* Task objective
Search the entries below for "white_hat <642, 354>". Give that line and all the lines after it again, exactly, through the last, without pictures.

(Given records Opens)

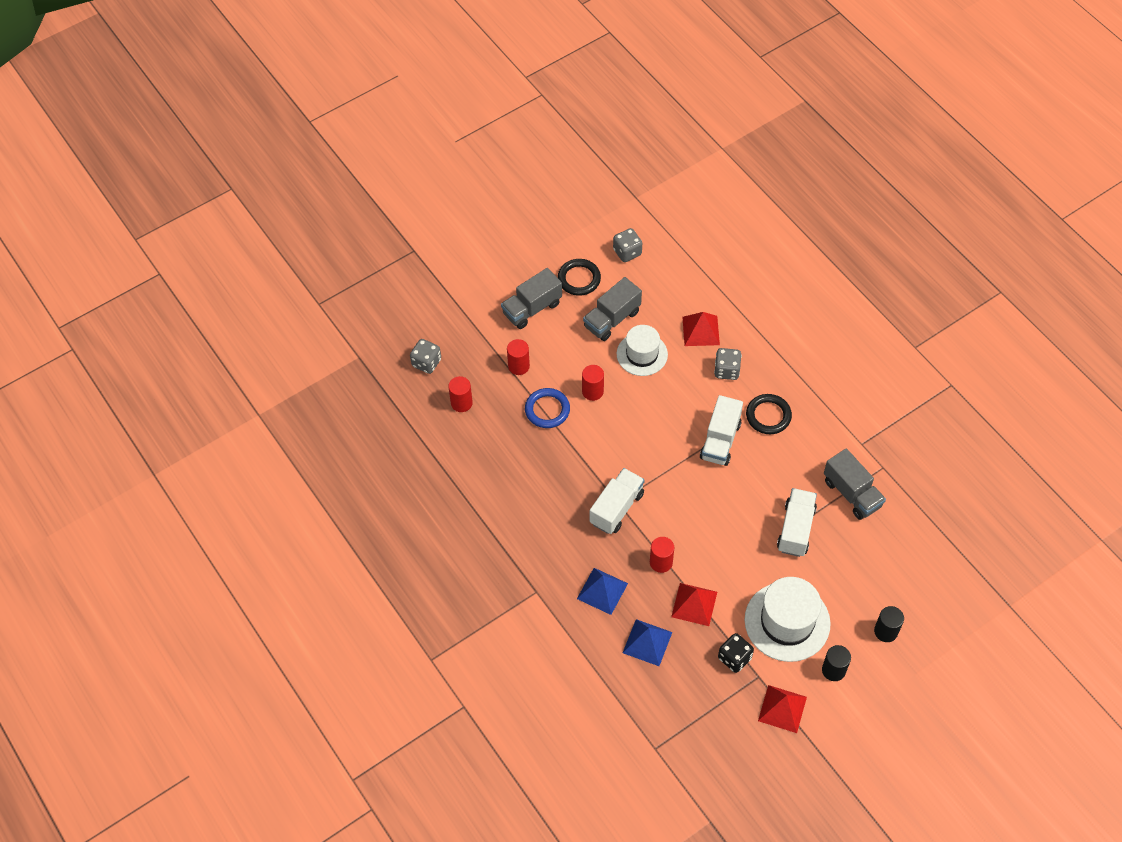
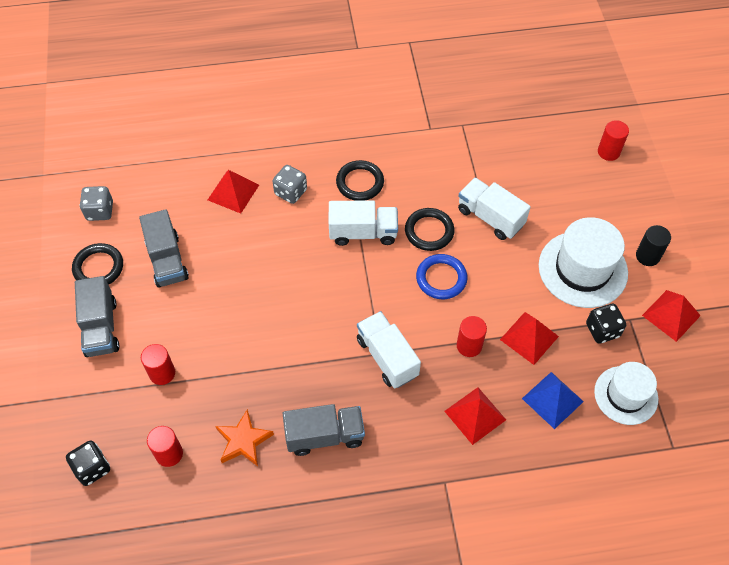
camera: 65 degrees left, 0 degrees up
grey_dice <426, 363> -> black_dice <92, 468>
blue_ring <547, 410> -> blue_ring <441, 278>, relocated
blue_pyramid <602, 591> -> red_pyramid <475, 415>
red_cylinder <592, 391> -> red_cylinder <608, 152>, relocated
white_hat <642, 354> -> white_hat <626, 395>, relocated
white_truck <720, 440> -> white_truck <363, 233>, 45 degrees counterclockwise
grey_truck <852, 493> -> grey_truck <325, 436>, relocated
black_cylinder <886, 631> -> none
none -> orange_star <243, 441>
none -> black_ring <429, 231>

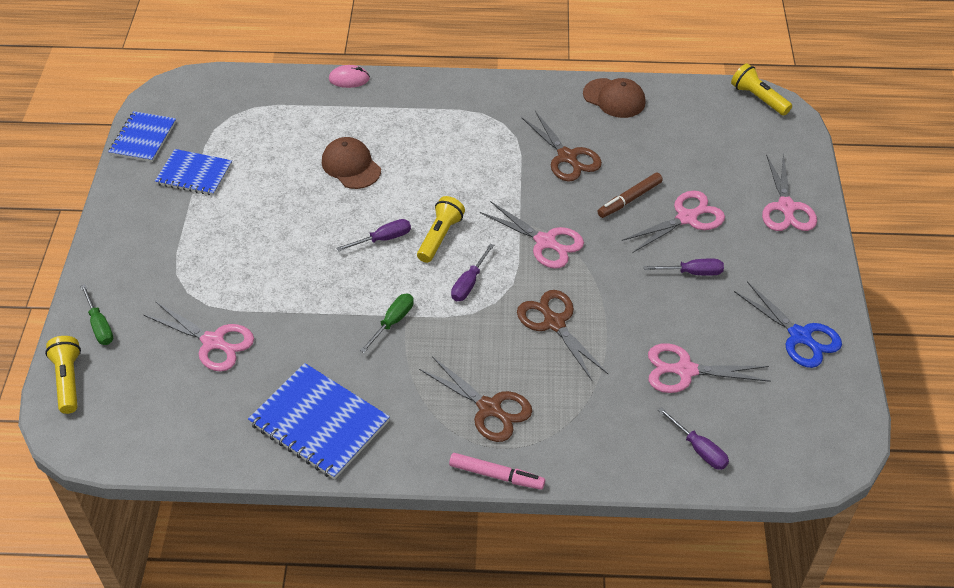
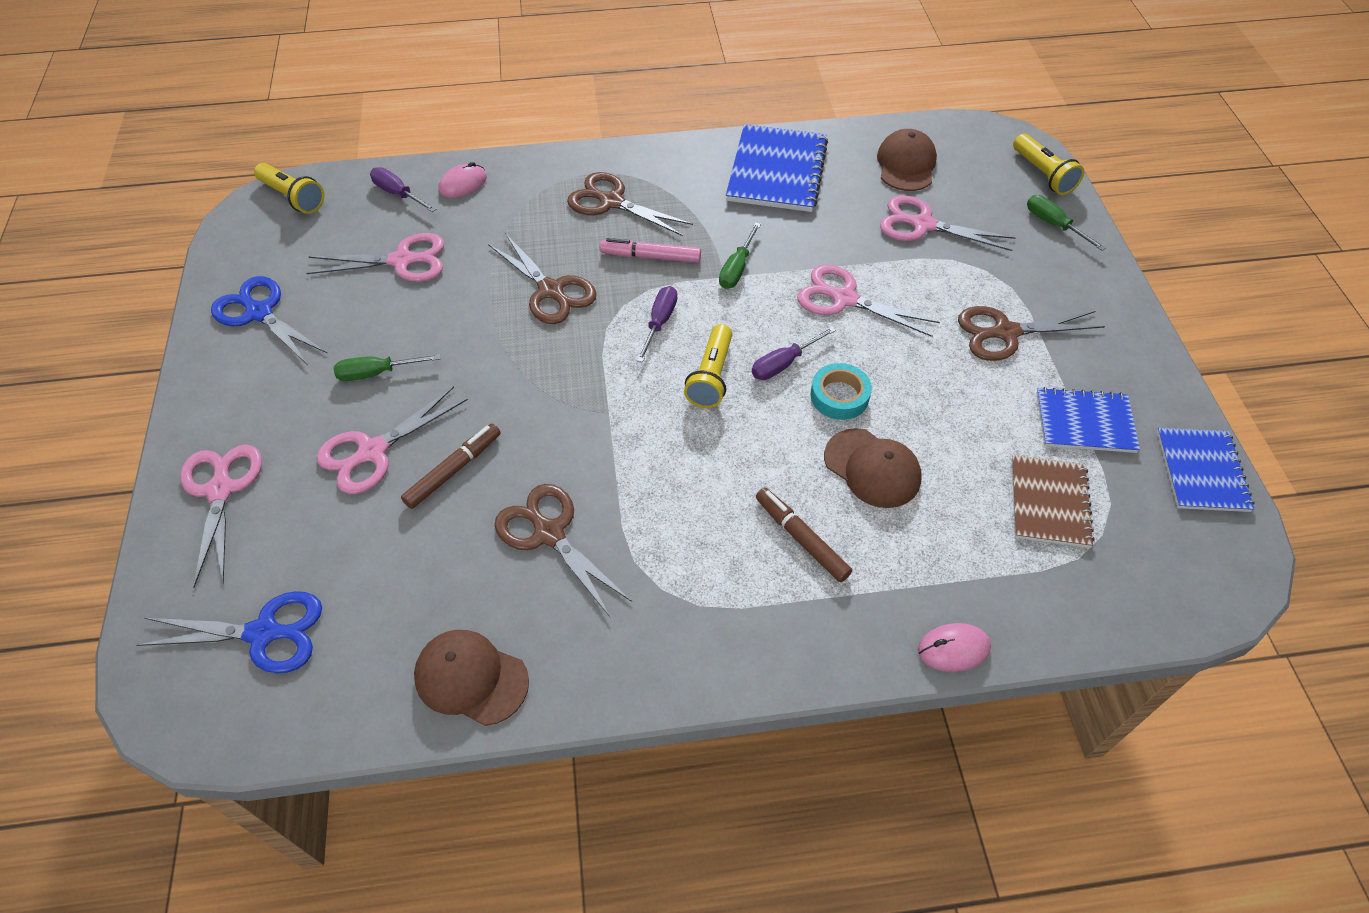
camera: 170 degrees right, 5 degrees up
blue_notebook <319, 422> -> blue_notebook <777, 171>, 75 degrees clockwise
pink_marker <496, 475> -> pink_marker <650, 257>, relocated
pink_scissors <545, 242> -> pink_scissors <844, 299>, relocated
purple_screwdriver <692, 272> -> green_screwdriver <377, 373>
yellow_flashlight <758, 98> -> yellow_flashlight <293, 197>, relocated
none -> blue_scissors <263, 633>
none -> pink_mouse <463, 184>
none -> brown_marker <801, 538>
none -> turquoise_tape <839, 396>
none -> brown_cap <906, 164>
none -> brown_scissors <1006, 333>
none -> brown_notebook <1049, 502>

(Given records Closes)

* Task answer
white_hat <642, 354> -> white_hat <626, 395>, relocated
white_truck <720, 440> -> white_truck <363, 233>, 45 degrees counterclockwise
grey_truck <852, 493> -> grey_truck <325, 436>, relocated
black_cylinder <886, 631> -> none
none -> orange_star <243, 441>
none -> black_ring <429, 231>

camera: 170 degrees right, 5 degrees up
blue_notebook <319, 422> -> blue_notebook <777, 171>, 75 degrees clockwise
pink_marker <496, 475> -> pink_marker <650, 257>, relocated
pink_scissors <545, 242> -> pink_scissors <844, 299>, relocated
purple_screwdriver <692, 272> -> green_screwdriver <377, 373>
yellow_flashlight <758, 98> -> yellow_flashlight <293, 197>, relocated
none -> blue_scissors <263, 633>
none -> pink_mouse <463, 184>
none -> brown_marker <801, 538>
none -> turquoise_tape <839, 396>
none -> brown_cap <906, 164>
none -> brown_scissors <1006, 333>
none -> brown_notebook <1049, 502>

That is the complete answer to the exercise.